[AVAILABLE DATA Boundary: Start]

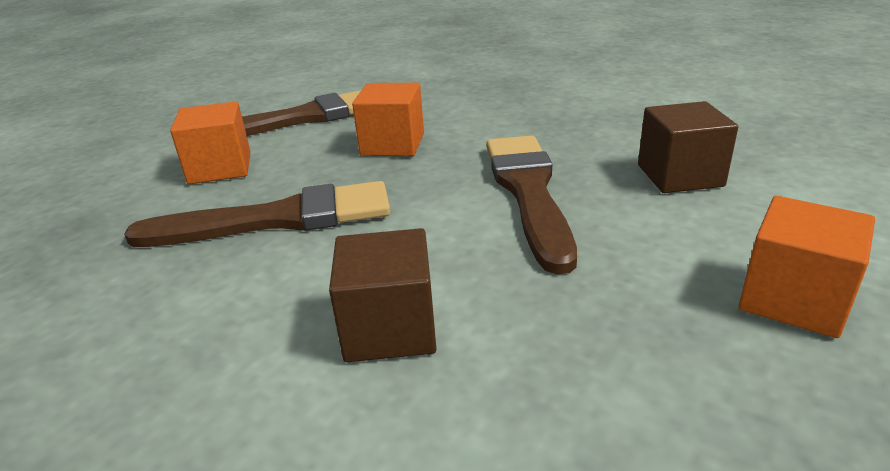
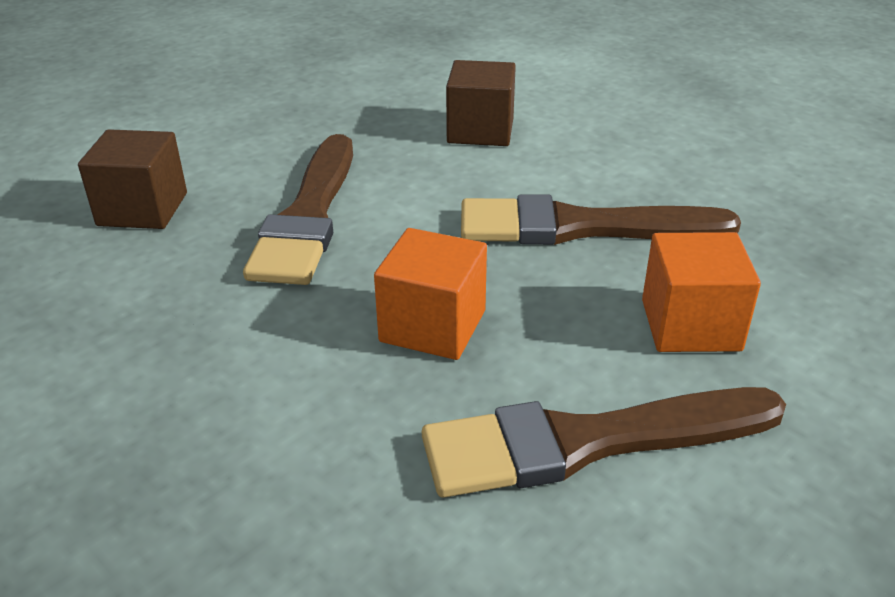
camera: 170 degrees left, 5 degrees up
(793, 299) = (212, 112): orange cube -> none

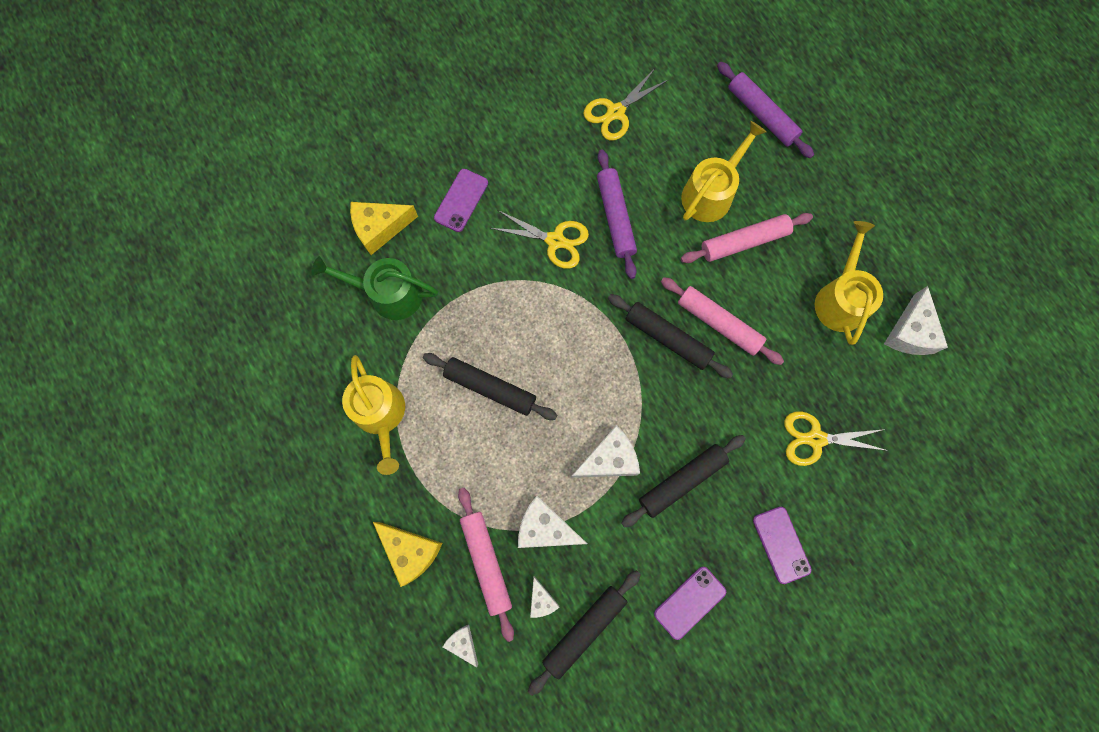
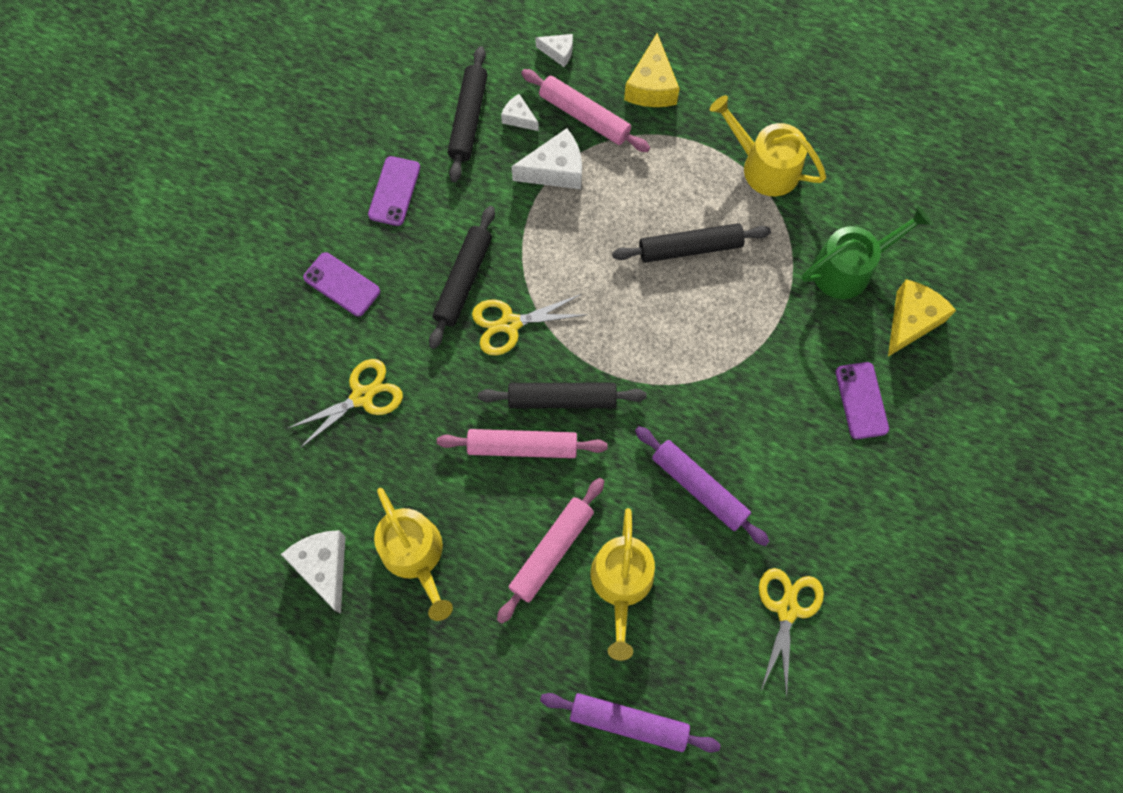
camera: 145 degrees right, 5 degrees down
(411, 551) = (651, 86): yellow cheese -> yellow cheese turned 90 degrees counterclockwise
(555, 240) = (739, 422): yellow scissors -> yellow scissors (510, 324)
(609, 459) = (540, 257): white cheese -> none

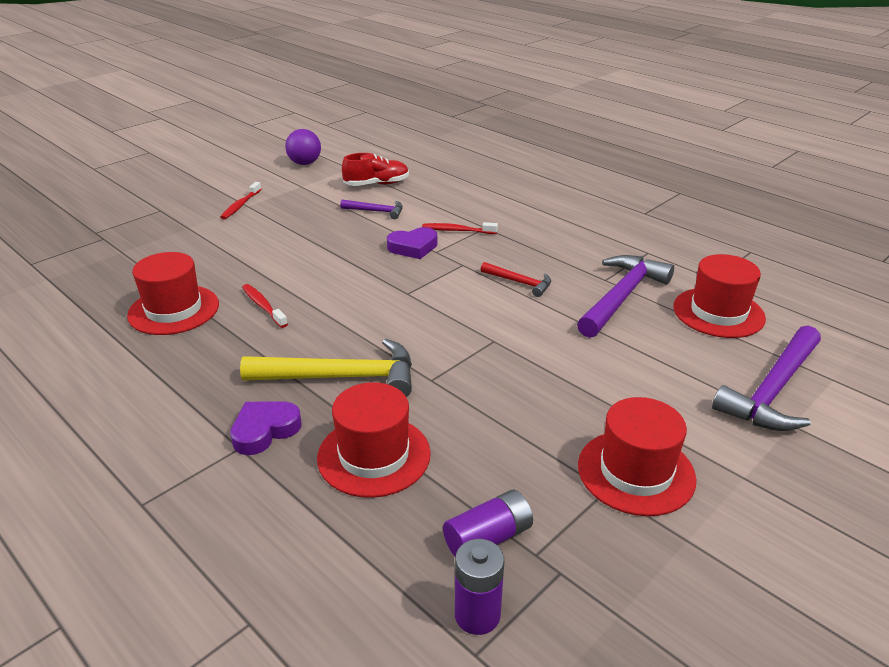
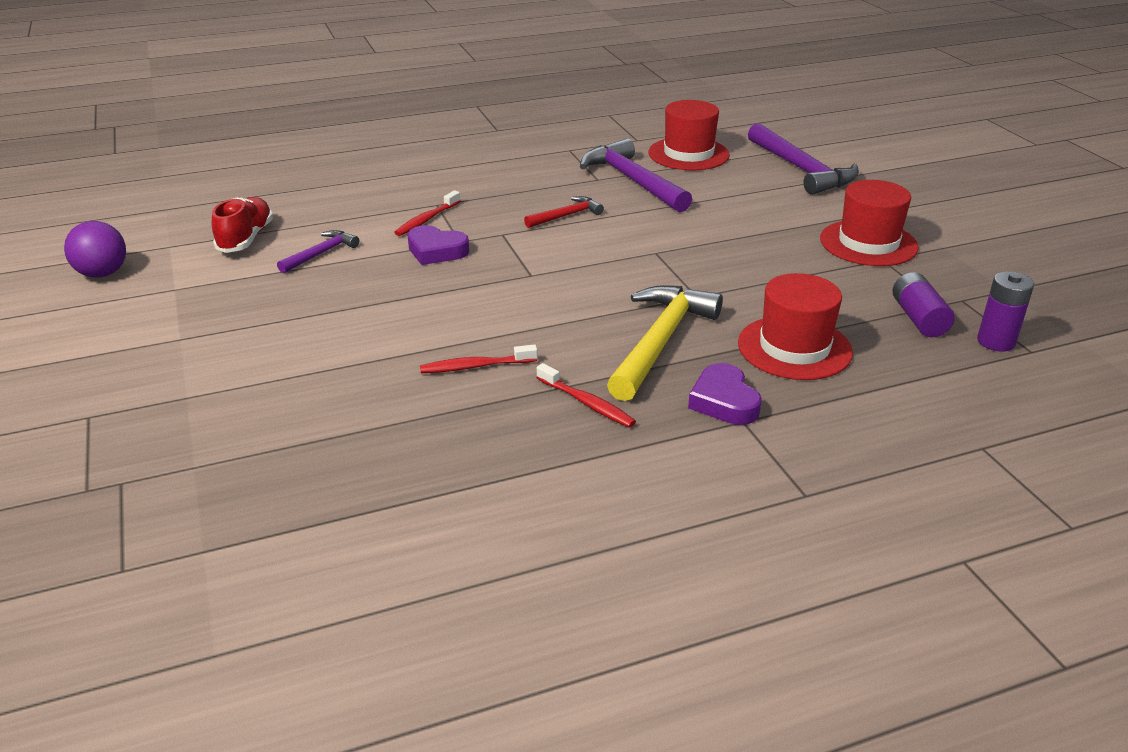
camera: 65 degrees left, 0 degrees up
(174, 310) = (422, 434): red hat -> none
(240, 205) = (172, 344): red toothbrush -> red toothbrush (587, 403)
(413, 247) = (436, 251): purple heart -> purple heart turned 105 degrees clockwise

[AVAILABLE DATA Boundary: End]

From the opening line of the entries, copy each line exactly until the line with "(411, 551) = (651, 86): yellow", which is copied as well; leave out pictures.

> [ANSWER TO THE EXERCISE]:
camera: 170 degrees left, 5 degrees up
(793, 299) = (212, 112): orange cube -> none

camera: 145 degrees right, 5 degrees down
(411, 551) = (651, 86): yellow cheese -> yellow cheese turned 90 degrees counterclockwise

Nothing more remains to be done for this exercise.